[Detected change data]
______
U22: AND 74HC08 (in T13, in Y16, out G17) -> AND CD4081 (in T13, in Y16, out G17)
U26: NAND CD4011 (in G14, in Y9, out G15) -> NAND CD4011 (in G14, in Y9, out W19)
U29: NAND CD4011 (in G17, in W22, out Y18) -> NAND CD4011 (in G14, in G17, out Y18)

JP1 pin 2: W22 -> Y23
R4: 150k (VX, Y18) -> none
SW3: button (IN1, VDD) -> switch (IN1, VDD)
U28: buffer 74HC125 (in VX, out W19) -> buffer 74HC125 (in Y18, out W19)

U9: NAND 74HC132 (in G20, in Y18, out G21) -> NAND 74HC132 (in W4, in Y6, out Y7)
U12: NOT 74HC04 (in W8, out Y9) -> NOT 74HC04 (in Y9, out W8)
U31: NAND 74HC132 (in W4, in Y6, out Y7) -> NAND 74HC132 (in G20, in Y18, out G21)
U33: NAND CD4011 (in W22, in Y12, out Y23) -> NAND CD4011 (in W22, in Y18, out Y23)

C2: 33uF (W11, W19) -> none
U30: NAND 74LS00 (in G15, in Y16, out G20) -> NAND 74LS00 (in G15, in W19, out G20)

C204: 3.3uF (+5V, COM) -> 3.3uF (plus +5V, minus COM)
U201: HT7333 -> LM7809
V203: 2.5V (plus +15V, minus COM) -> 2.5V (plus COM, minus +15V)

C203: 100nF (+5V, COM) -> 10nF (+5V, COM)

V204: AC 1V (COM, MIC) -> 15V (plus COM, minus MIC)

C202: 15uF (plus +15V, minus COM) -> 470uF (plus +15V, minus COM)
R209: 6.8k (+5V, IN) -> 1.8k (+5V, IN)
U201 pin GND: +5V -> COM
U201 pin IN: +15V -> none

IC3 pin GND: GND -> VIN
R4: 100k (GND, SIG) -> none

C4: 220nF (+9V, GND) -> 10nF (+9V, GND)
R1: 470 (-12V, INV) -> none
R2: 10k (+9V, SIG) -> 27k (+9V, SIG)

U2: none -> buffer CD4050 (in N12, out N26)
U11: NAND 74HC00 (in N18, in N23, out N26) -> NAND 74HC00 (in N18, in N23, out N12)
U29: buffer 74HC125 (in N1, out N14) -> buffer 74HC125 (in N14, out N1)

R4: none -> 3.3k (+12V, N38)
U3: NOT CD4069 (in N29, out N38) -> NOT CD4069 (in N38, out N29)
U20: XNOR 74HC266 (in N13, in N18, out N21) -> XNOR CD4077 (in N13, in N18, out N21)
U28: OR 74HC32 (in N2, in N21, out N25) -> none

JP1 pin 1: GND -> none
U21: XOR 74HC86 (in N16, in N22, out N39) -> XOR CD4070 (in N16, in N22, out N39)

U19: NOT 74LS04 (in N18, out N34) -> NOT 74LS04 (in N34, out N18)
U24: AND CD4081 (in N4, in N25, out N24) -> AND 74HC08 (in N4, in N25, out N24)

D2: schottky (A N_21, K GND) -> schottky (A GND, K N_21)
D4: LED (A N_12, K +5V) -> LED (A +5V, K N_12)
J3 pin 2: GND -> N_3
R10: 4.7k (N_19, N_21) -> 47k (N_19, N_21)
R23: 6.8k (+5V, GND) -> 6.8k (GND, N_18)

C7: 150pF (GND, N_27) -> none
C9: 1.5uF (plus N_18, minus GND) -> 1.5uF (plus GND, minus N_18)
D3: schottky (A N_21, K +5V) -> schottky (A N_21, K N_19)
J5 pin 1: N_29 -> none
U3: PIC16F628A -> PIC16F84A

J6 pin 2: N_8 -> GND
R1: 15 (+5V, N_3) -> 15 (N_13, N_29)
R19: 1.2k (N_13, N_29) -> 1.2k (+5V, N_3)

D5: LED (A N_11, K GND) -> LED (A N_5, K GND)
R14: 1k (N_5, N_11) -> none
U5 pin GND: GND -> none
______
#### [EXERCISE REQUIREMENTS]
Every line holding the word "minus" should be copied out of the records above.

#### [EXERCISE SOLUTION]
C204: 3.3uF (+5V, COM) -> 3.3uF (plus +5V, minus COM)
V203: 2.5V (plus +15V, minus COM) -> 2.5V (plus COM, minus +15V)
V204: AC 1V (COM, MIC) -> 15V (plus COM, minus MIC)
C202: 15uF (plus +15V, minus COM) -> 470uF (plus +15V, minus COM)
C9: 1.5uF (plus N_18, minus GND) -> 1.5uF (plus GND, minus N_18)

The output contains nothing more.